#### ACTION ITEM:
If a line in the records below contains the word "spray", return that line.

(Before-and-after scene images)
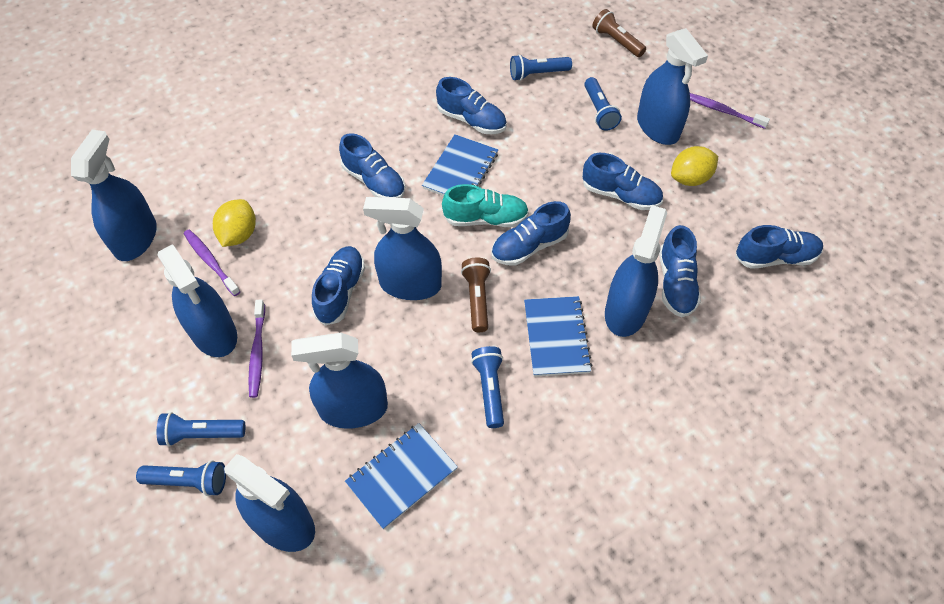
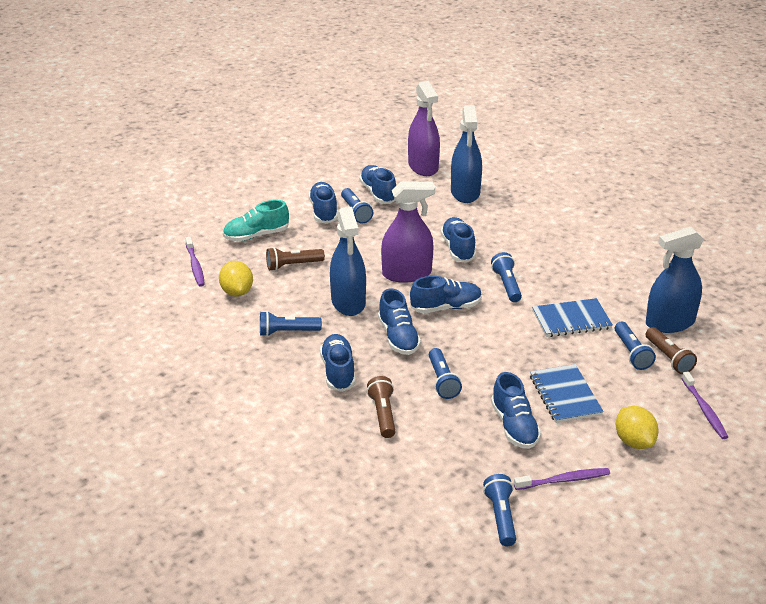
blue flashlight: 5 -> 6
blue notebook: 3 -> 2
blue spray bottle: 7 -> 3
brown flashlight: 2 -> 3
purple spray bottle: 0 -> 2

#### EXPECTED ANSWER:
blue spray bottle: 7 -> 3
purple spray bottle: 0 -> 2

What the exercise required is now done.